ASSIGNMENT: Your answer should be only the lines below from the one with "yellow snare drum <563, 254>" to the one with "crimson whirligig <863, 273>", repeated exactly, ends included.

RECORDS TO PROCESS:

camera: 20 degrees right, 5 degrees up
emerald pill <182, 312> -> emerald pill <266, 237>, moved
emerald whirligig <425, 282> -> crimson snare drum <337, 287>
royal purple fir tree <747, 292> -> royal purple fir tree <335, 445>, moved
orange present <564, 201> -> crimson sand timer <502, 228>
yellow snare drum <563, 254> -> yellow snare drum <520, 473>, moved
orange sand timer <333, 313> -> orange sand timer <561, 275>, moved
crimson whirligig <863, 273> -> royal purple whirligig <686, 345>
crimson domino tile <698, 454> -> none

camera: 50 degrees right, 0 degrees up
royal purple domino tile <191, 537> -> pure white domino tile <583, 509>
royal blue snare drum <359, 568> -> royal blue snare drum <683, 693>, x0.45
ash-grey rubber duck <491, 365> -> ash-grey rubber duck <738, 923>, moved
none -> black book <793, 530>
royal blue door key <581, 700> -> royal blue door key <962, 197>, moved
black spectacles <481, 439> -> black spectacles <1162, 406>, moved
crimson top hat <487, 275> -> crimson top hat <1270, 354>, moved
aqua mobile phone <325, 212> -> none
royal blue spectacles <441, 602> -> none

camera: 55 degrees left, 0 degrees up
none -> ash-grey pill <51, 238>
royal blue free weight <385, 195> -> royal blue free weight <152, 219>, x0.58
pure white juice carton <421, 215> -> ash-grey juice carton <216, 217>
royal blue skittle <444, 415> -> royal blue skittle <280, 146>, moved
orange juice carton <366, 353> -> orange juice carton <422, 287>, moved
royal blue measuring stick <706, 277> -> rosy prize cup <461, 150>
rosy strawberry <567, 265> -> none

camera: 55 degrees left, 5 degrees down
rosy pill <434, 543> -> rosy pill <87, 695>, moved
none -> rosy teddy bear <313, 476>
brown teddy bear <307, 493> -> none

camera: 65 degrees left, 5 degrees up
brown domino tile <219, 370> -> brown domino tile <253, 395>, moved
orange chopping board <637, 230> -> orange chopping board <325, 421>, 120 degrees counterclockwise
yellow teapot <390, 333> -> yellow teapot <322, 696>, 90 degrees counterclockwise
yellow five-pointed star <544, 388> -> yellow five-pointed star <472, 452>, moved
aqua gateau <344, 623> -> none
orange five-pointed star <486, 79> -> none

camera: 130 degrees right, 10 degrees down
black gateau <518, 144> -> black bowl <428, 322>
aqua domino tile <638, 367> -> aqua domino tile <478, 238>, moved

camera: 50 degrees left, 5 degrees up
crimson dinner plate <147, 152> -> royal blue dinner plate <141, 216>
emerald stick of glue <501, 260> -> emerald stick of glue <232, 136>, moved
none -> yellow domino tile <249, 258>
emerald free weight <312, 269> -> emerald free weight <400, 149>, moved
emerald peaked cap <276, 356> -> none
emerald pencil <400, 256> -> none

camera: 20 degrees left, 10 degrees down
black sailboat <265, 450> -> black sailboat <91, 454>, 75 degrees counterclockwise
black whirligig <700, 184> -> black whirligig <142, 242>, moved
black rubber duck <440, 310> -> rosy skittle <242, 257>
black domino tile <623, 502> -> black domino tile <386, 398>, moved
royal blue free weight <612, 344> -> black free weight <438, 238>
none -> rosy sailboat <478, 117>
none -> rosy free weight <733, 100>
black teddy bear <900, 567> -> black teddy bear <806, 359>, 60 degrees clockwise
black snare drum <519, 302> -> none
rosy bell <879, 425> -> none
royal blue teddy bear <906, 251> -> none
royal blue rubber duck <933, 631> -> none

PROBLEM SOLUTION:
yellow snare drum <563, 254> -> yellow snare drum <520, 473>, moved
orange sand timer <333, 313> -> orange sand timer <561, 275>, moved
crimson whirligig <863, 273> -> royal purple whirligig <686, 345>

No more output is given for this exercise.